● **Task statement**
Would you copy exactly the lines in the data below from the one that has "none -> purple brick B5:C5 level 1" through the one that has "blue brick L9", dropping any pictures?

● **Supplied data**

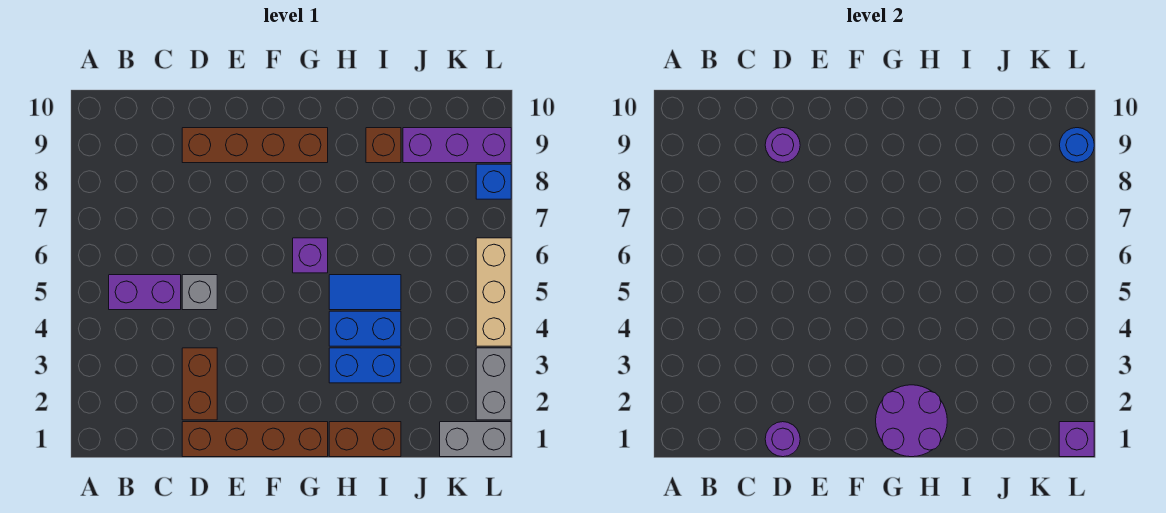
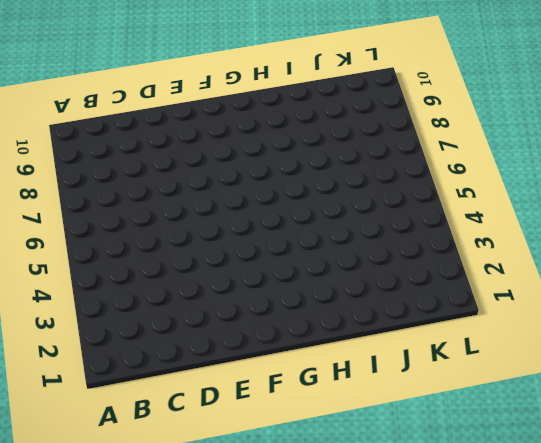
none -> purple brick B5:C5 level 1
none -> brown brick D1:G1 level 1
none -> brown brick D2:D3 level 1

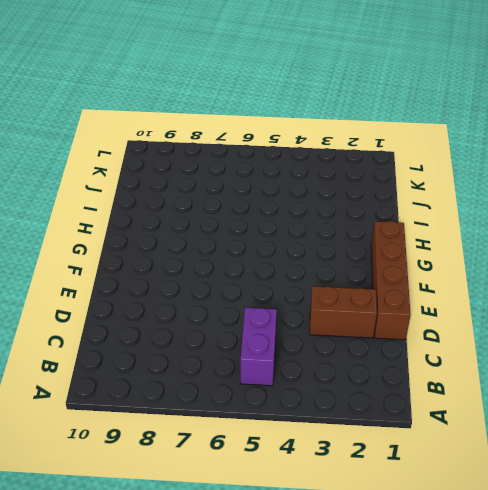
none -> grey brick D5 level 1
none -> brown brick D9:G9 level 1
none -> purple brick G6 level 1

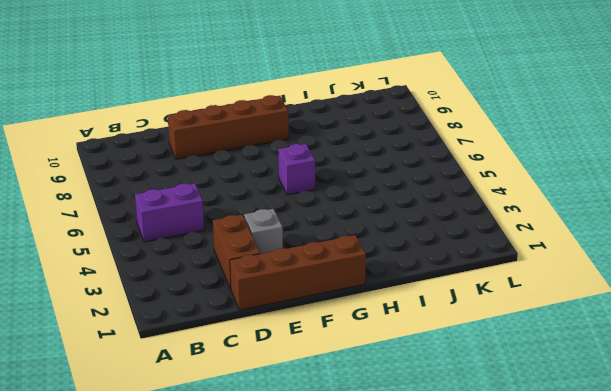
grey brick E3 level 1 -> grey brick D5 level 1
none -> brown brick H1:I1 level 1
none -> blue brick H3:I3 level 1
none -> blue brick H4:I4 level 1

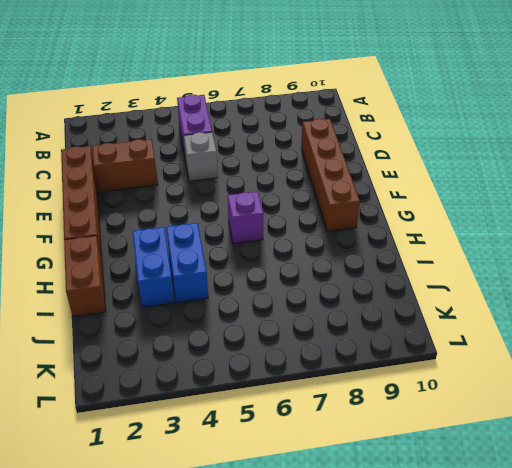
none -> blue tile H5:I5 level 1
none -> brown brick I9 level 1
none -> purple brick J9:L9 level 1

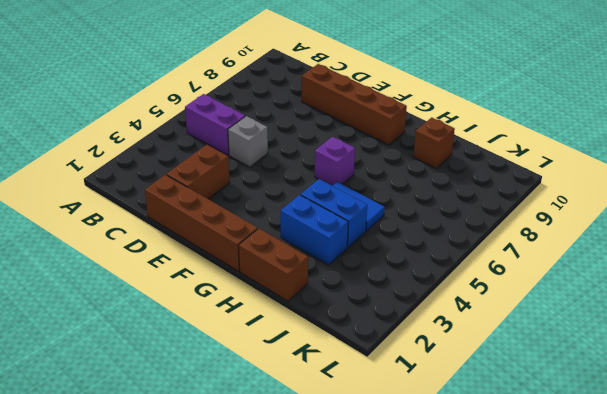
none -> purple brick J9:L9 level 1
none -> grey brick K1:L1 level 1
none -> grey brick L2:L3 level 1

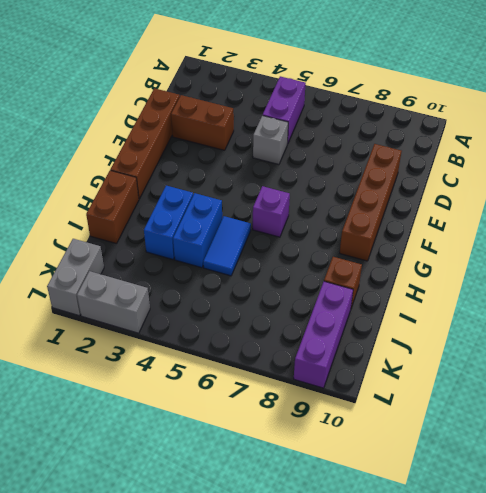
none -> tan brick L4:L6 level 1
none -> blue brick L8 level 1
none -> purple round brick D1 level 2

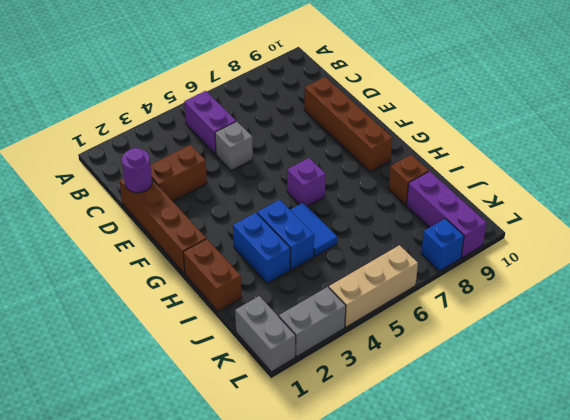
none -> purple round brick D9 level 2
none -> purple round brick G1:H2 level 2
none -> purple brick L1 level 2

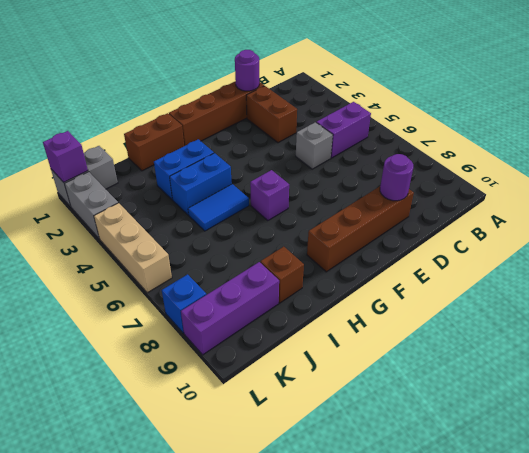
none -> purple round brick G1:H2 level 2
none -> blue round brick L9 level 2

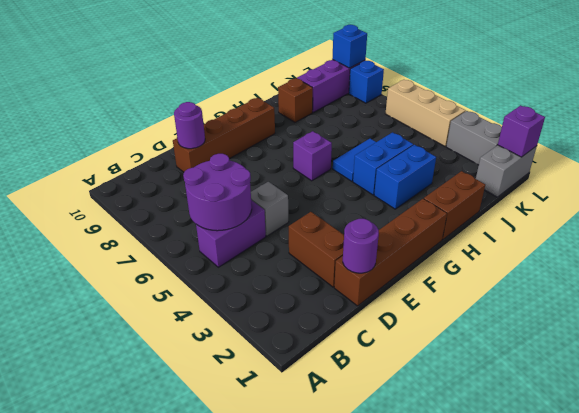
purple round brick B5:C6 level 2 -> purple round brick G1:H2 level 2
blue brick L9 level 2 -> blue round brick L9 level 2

* * *

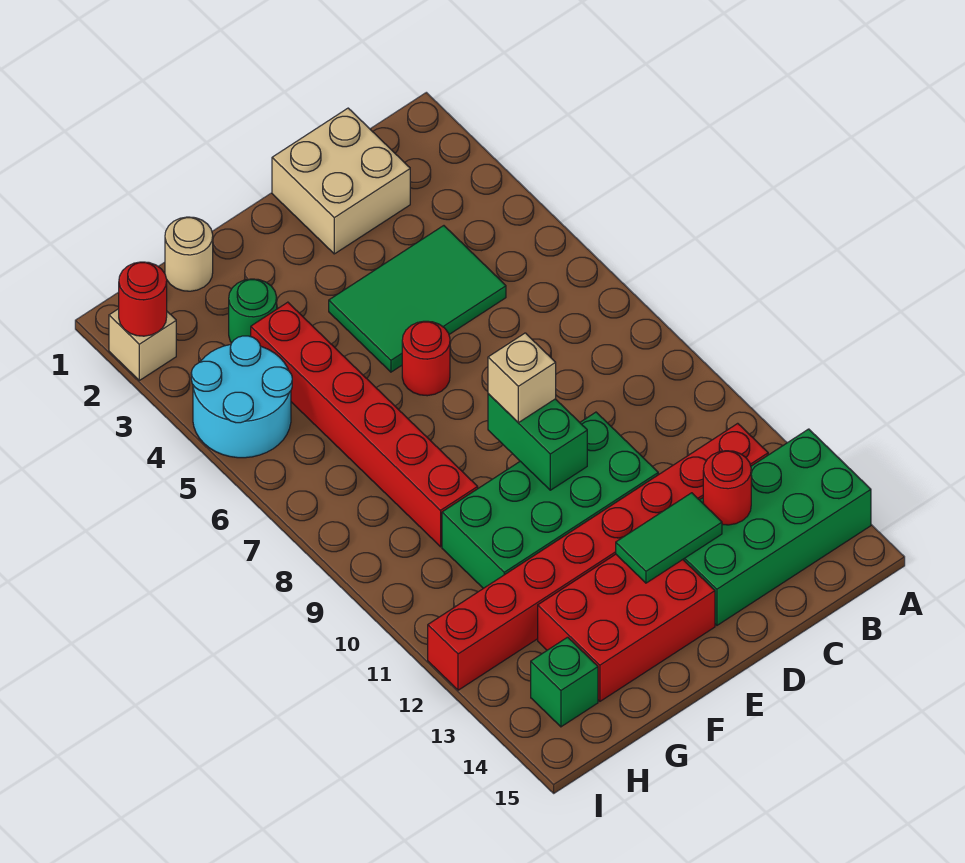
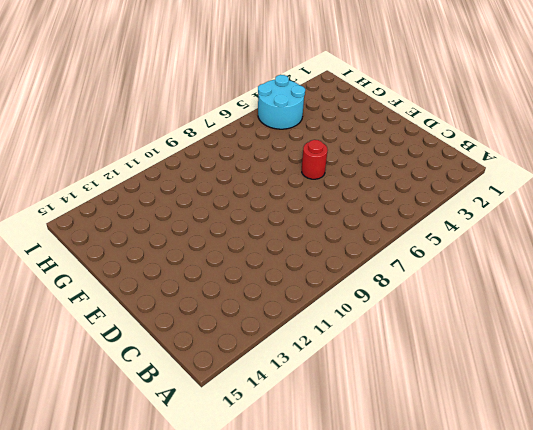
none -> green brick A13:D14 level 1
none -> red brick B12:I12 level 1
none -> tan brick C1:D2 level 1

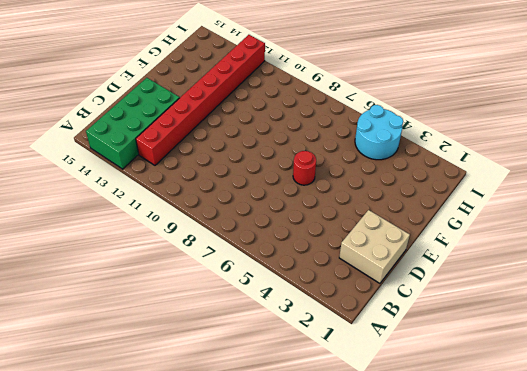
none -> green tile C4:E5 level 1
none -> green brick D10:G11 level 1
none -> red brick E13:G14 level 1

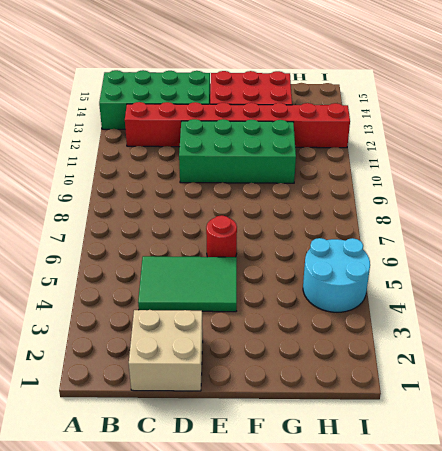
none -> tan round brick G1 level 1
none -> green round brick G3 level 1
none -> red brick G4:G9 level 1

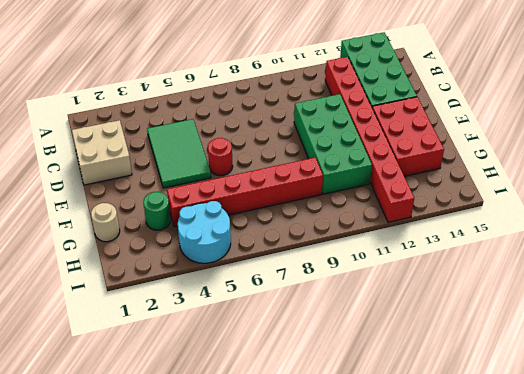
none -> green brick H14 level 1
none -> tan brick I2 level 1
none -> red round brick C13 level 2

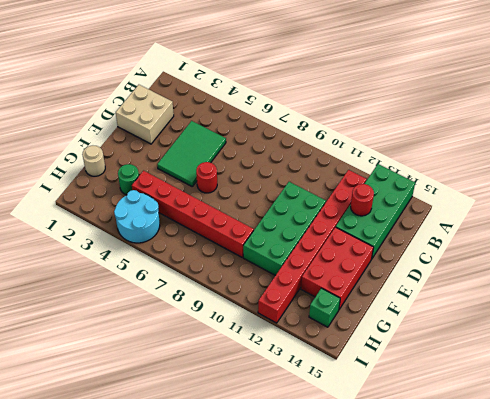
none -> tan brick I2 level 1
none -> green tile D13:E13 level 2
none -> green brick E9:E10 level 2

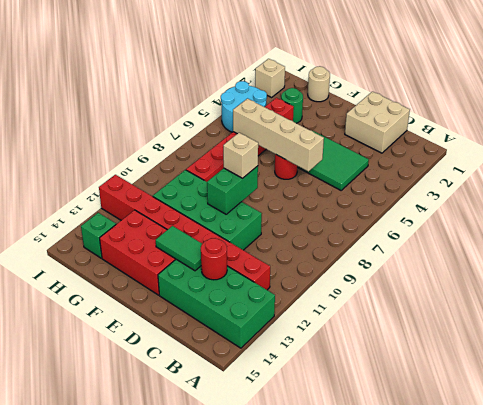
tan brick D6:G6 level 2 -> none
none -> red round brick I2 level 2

--

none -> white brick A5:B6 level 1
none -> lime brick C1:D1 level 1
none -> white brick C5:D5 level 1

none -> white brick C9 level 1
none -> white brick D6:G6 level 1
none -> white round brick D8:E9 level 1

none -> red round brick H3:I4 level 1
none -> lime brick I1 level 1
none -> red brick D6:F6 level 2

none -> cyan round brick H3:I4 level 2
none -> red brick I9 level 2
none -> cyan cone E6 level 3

● **The answer**
none -> purple brick B5:C5 level 1
none -> brown brick D1:G1 level 1
none -> brown brick D2:D3 level 1

none -> grey brick D5 level 1
none -> brown brick D9:G9 level 1
none -> purple brick G6 level 1

grey brick E3 level 1 -> grey brick D5 level 1
none -> brown brick H1:I1 level 1
none -> blue brick H3:I3 level 1
none -> blue brick H4:I4 level 1

none -> blue tile H5:I5 level 1
none -> brown brick I9 level 1
none -> purple brick J9:L9 level 1

none -> purple brick J9:L9 level 1
none -> grey brick K1:L1 level 1
none -> grey brick L2:L3 level 1

none -> tan brick L4:L6 level 1
none -> blue brick L8 level 1
none -> purple round brick D1 level 2

none -> purple round brick D9 level 2
none -> purple round brick G1:H2 level 2
none -> purple brick L1 level 2

none -> purple round brick G1:H2 level 2
none -> blue round brick L9 level 2

purple round brick B5:C6 level 2 -> purple round brick G1:H2 level 2
blue brick L9 level 2 -> blue round brick L9 level 2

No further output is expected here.